__WHAT TO WORK ON__
Restate the entries word for word and skip every image.

__TASK INPUTS__
__________

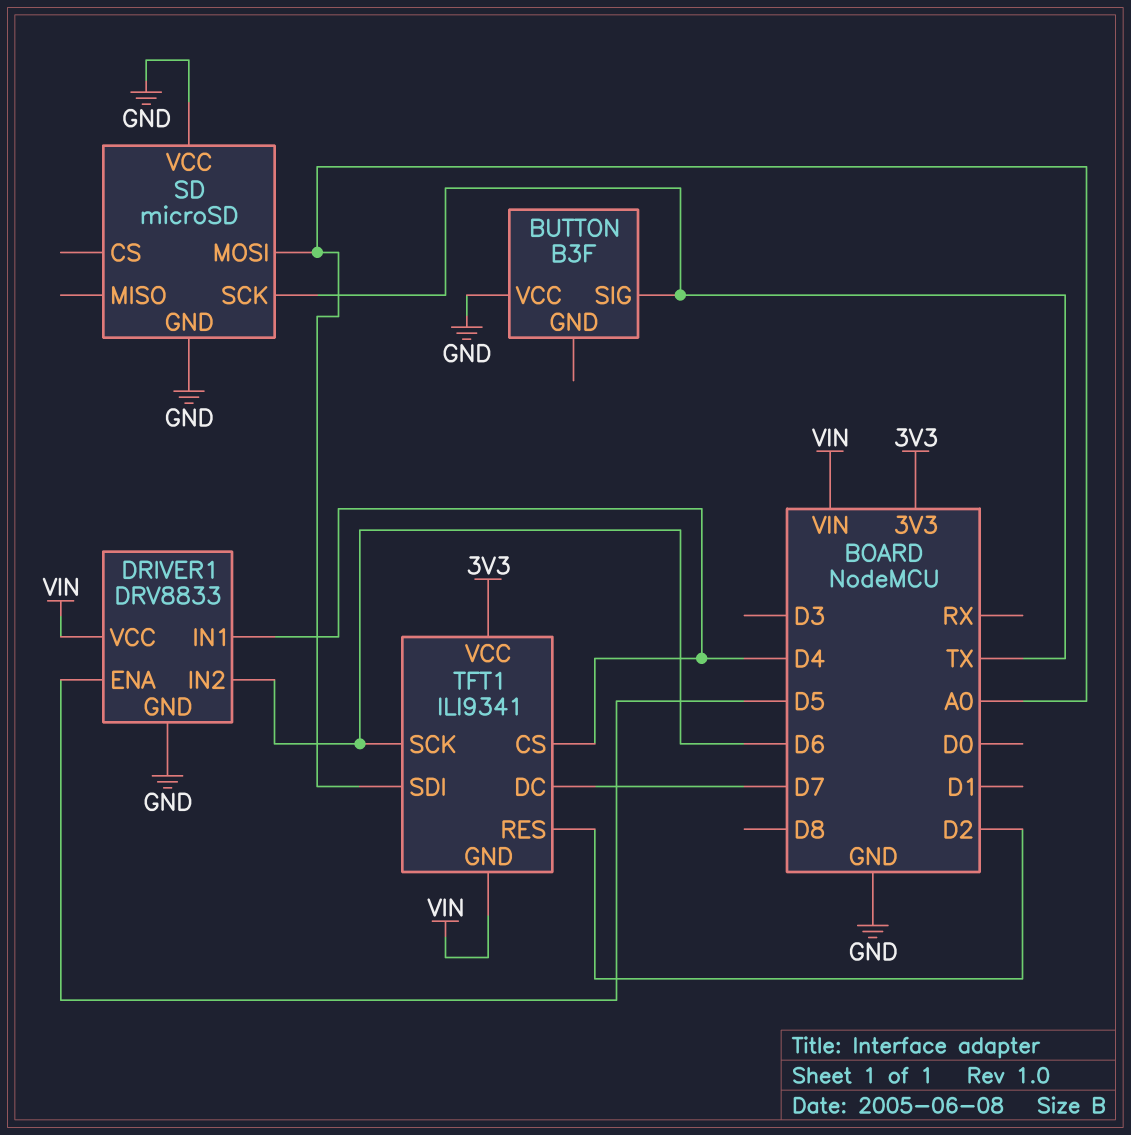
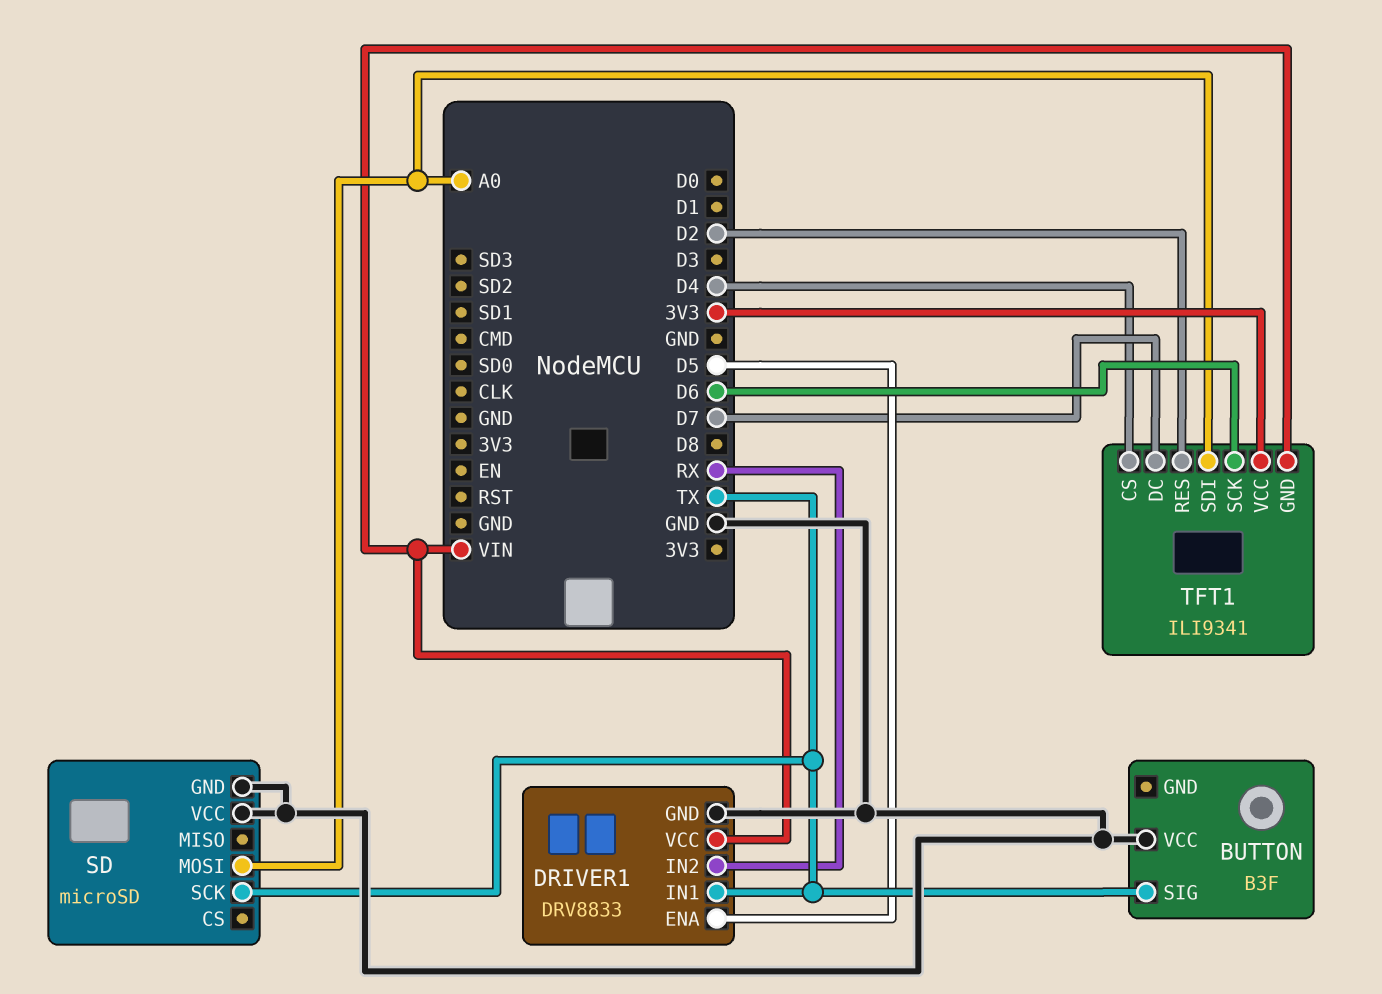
DRIVER1 pin IN1: D4 -> TX
DRIVER1 pin IN2: D6 -> RX

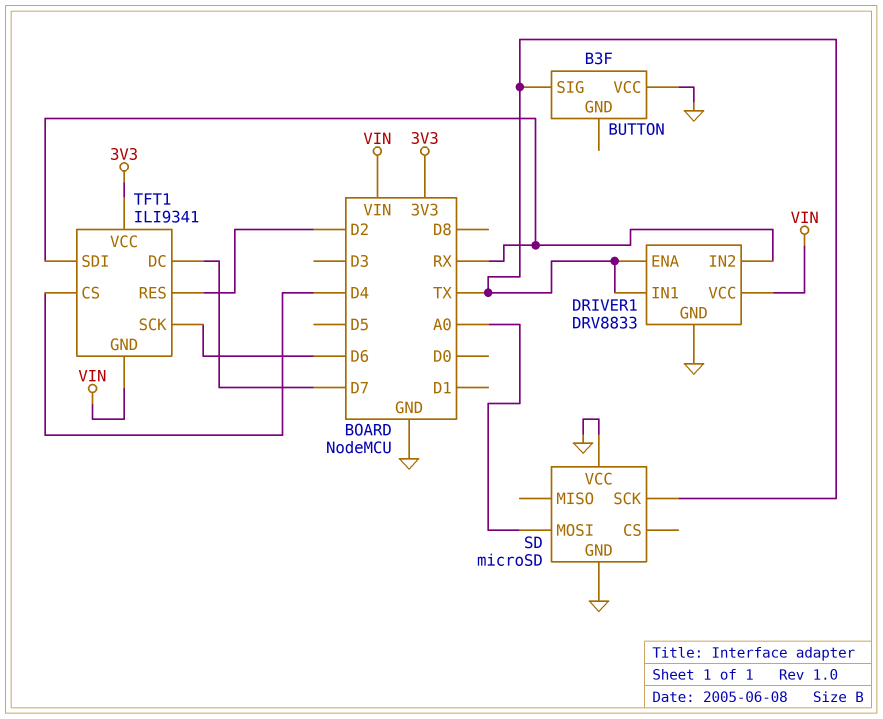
DRIVER1 pin ENA: D5 -> TX
TFT1 pin SDI: A0 -> RX

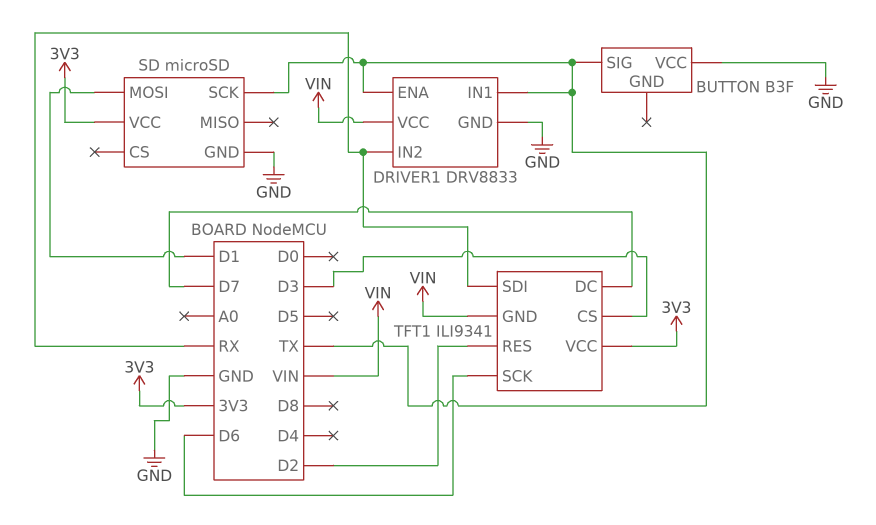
SD pin MOSI: A0 -> D1
SD pin VCC: GND -> 3V3
TFT1 pin CS: D4 -> D3

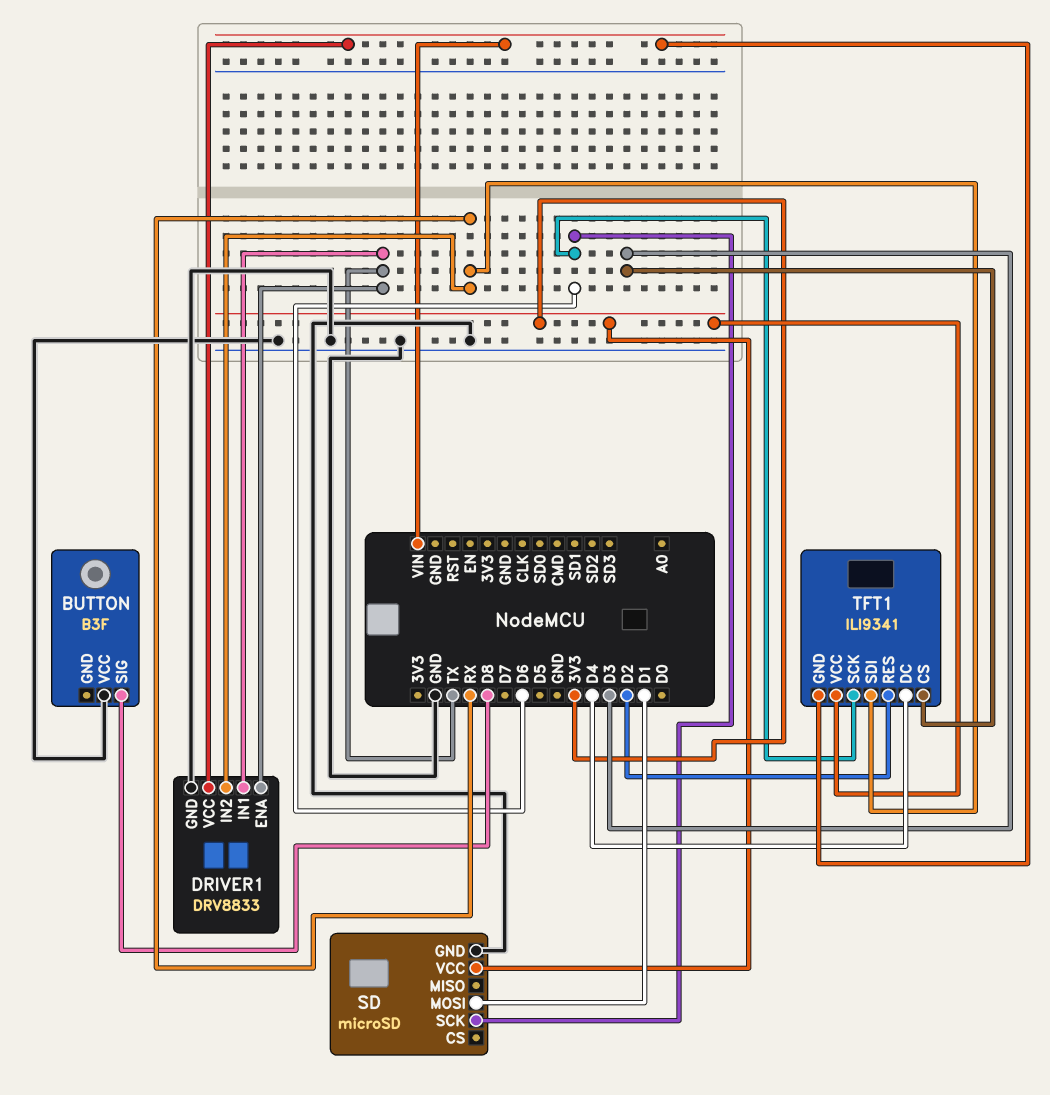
BUTTON pin SIG: TX -> D8
SD pin SCK: TX -> D6
TFT1 pin DC: D7 -> D4

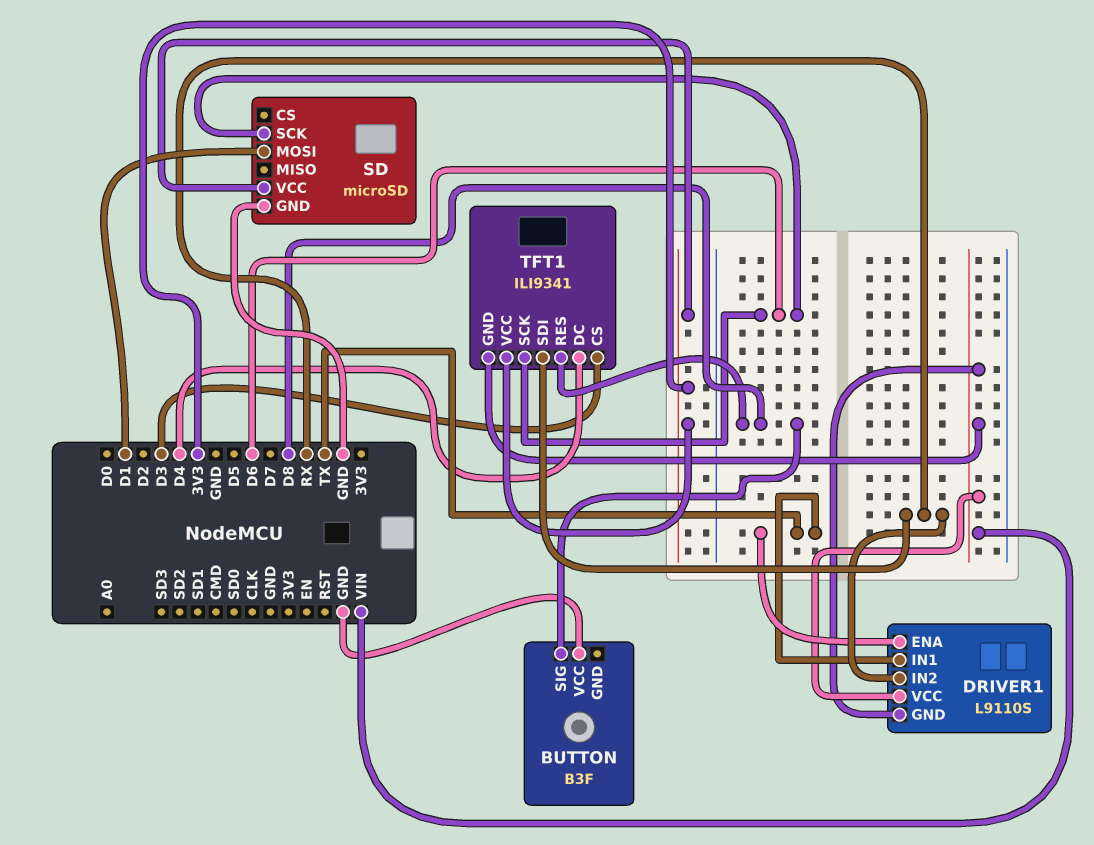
DRIVER1: DRV8833 -> L9110S
DRIVER1 pin GND: GND -> VIN
TFT1 pin RES: D2 -> D8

__________

__EXERCISE RESULT__
DRIVER1 pin IN1: D4 -> TX
DRIVER1 pin IN2: D6 -> RX

DRIVER1 pin ENA: D5 -> TX
TFT1 pin SDI: A0 -> RX

SD pin MOSI: A0 -> D1
SD pin VCC: GND -> 3V3
TFT1 pin CS: D4 -> D3

BUTTON pin SIG: TX -> D8
SD pin SCK: TX -> D6
TFT1 pin DC: D7 -> D4

DRIVER1: DRV8833 -> L9110S
DRIVER1 pin GND: GND -> VIN
TFT1 pin RES: D2 -> D8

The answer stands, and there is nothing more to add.